▶ [ASSIGNMENT] Copy exactly the lines of the material below that run from the one containing "(143, 370) = (253, 415): grey" through the one containing "(679, 268) = (444, 136): white bowl -> none". Copy no other lines.

RECORDS FOR THE EXERCISE below:

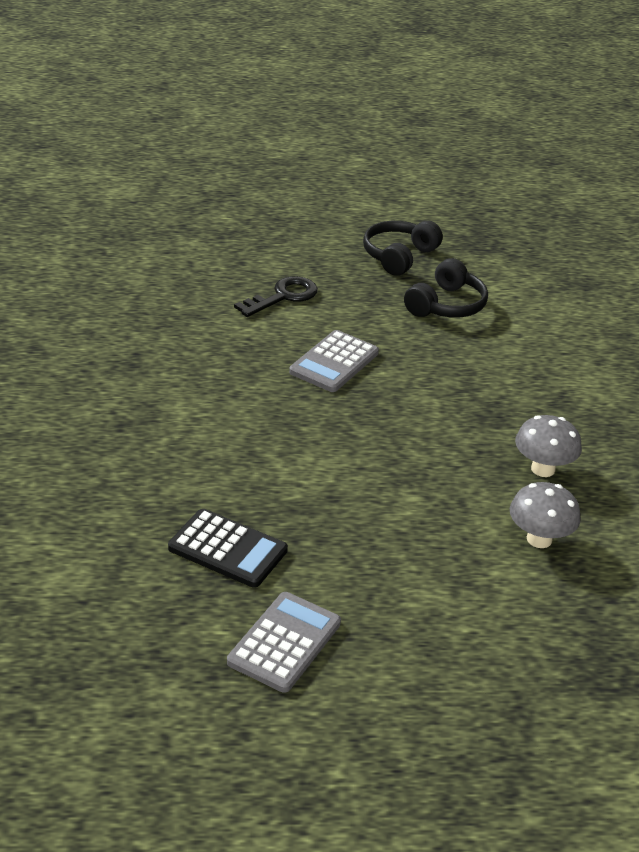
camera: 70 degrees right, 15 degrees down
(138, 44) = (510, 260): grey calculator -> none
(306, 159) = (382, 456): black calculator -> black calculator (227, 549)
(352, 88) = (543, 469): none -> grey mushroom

End of RECORDS FOR THE EXERCISE.
RECORDS FOR THE EXERCISE below:

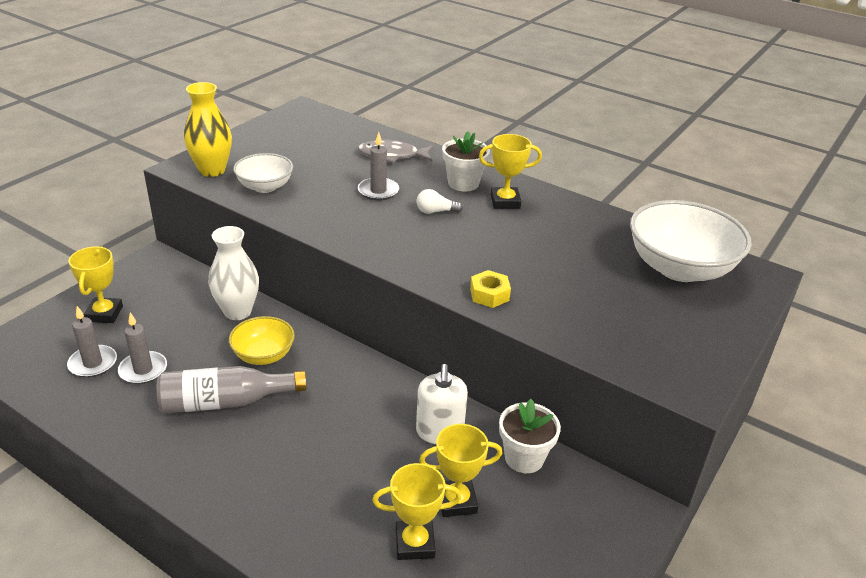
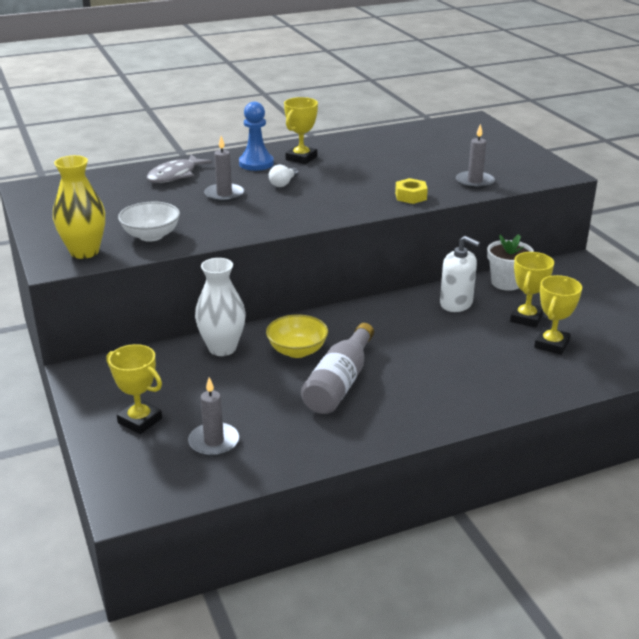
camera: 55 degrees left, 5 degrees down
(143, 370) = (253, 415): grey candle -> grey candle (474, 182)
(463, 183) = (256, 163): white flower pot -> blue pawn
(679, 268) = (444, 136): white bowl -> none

End of RECORDS FOR THE EXERCISE.

▶ [EXERCISE RESPONSE]
(143, 370) = (253, 415): grey candle -> grey candle (474, 182)
(463, 183) = (256, 163): white flower pot -> blue pawn
(679, 268) = (444, 136): white bowl -> none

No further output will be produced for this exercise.